### DESCRIPTION OF THE TASK
An exact reproduction of the records is required. Images must be left out.

== RECORDS PROVIDED

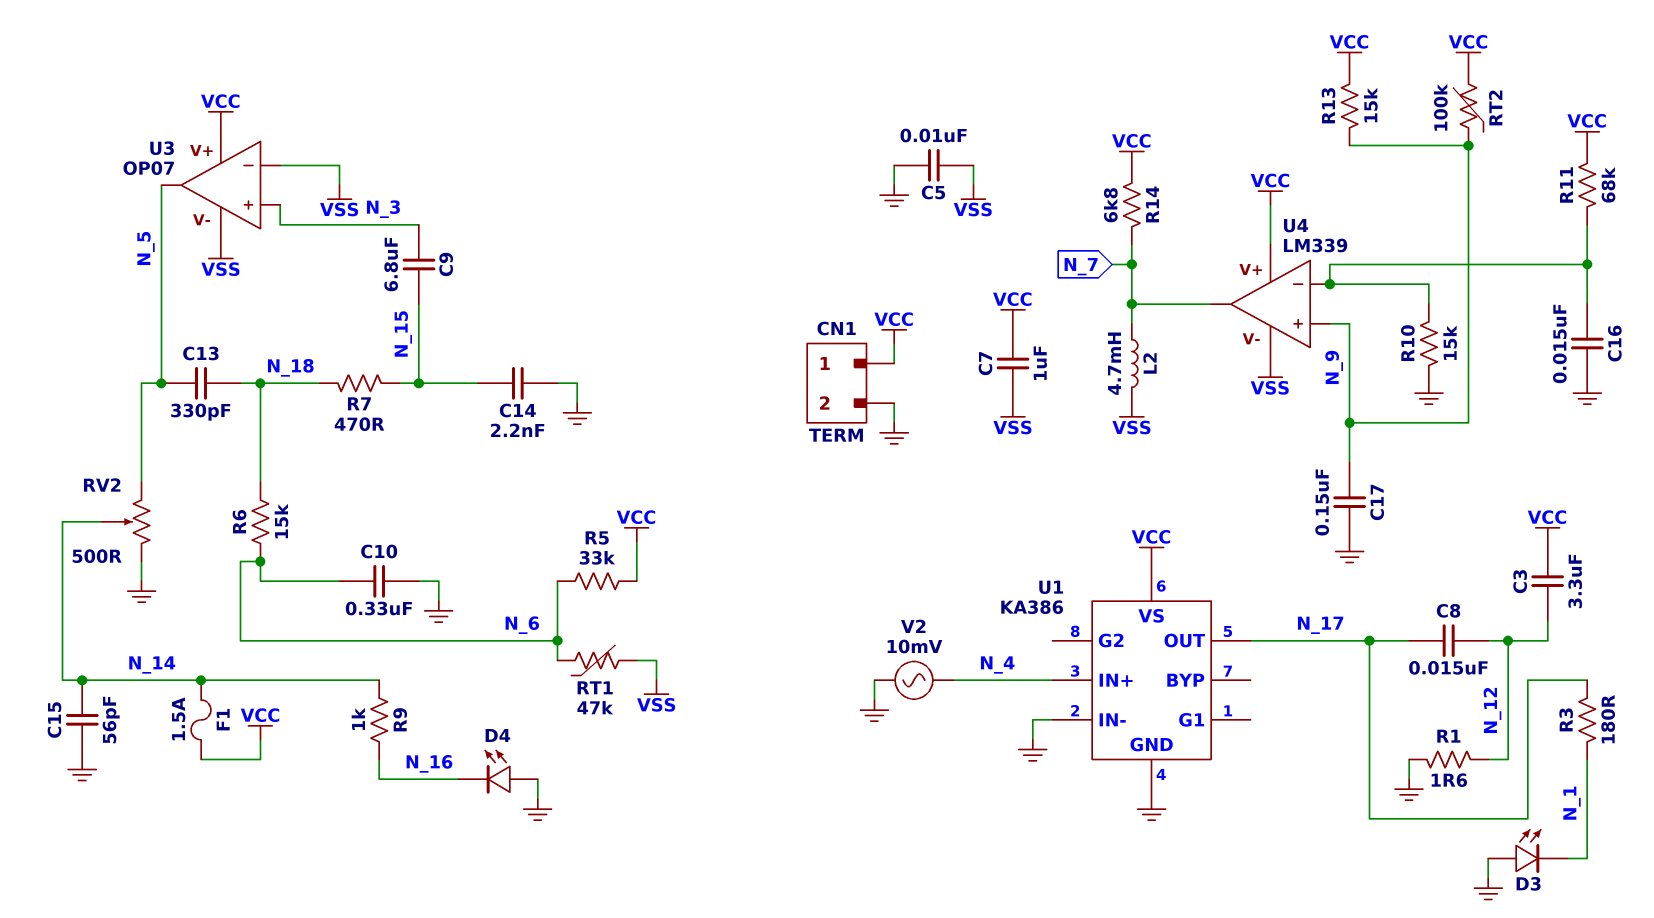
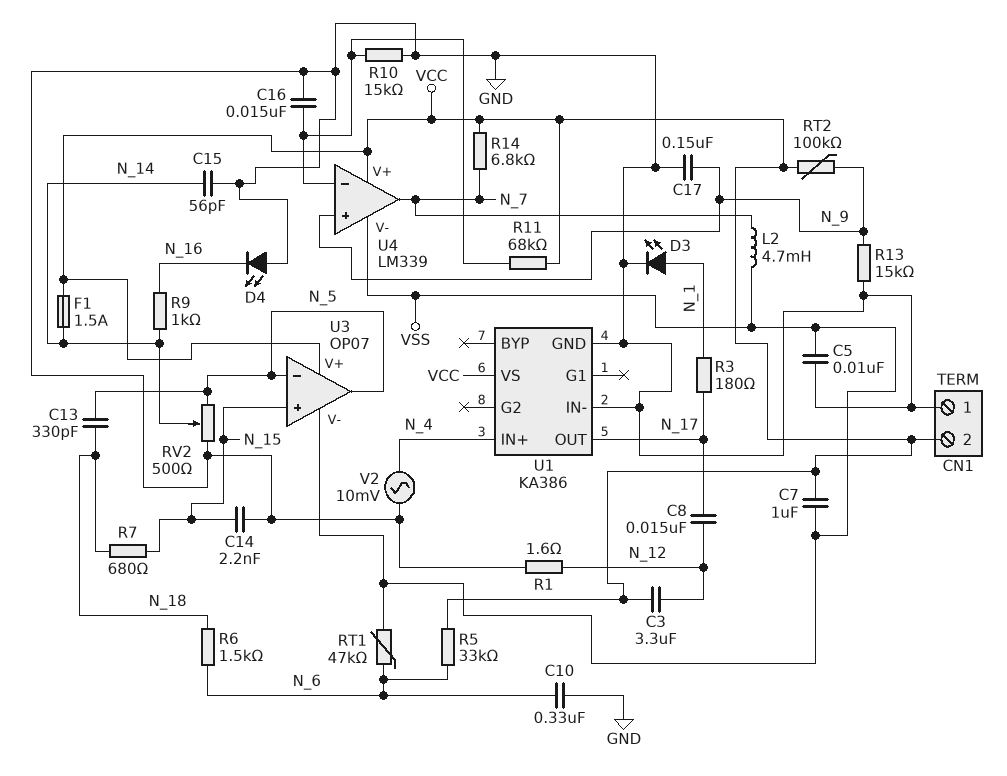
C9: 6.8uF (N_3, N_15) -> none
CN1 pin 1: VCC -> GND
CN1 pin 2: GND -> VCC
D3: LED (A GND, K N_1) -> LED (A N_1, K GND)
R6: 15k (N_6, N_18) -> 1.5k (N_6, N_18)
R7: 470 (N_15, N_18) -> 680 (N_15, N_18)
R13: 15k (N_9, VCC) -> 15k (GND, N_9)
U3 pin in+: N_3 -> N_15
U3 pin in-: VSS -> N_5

====

### RESULT
C9: 6.8uF (N_3, N_15) -> none
CN1 pin 1: VCC -> GND
CN1 pin 2: GND -> VCC
D3: LED (A GND, K N_1) -> LED (A N_1, K GND)
R6: 15k (N_6, N_18) -> 1.5k (N_6, N_18)
R7: 470 (N_15, N_18) -> 680 (N_15, N_18)
R13: 15k (N_9, VCC) -> 15k (GND, N_9)
U3 pin in+: N_3 -> N_15
U3 pin in-: VSS -> N_5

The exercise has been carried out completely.